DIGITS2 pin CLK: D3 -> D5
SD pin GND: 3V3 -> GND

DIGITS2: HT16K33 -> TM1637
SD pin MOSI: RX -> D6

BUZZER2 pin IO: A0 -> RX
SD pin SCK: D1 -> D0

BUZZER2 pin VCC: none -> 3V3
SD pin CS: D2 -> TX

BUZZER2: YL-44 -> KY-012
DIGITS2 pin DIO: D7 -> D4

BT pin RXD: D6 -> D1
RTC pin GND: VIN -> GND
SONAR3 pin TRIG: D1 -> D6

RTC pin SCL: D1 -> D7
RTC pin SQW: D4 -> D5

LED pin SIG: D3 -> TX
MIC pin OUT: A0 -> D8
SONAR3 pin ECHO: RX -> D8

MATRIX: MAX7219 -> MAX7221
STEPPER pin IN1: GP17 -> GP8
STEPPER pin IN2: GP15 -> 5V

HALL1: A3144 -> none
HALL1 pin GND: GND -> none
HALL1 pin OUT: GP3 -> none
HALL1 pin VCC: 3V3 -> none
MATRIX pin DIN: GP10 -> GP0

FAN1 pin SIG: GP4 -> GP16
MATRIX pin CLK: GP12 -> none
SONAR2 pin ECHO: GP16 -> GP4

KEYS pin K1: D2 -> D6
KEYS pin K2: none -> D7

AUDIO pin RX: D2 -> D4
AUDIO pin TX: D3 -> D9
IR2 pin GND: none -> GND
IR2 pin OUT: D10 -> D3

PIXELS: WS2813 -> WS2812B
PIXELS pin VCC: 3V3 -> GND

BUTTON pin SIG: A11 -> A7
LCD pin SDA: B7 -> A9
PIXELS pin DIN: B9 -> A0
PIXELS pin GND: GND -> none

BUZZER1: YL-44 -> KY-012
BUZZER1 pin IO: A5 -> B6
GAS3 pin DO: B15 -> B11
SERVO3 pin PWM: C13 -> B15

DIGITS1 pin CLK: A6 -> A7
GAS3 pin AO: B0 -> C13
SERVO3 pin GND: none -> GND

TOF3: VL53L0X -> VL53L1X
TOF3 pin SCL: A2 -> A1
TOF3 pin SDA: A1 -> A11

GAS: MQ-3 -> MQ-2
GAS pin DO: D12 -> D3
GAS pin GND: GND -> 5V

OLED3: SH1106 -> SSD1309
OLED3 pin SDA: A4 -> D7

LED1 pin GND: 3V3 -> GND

+++++

Check each line of the listing for the word "MATRIX". Report how many lines have it, and nothing more.

3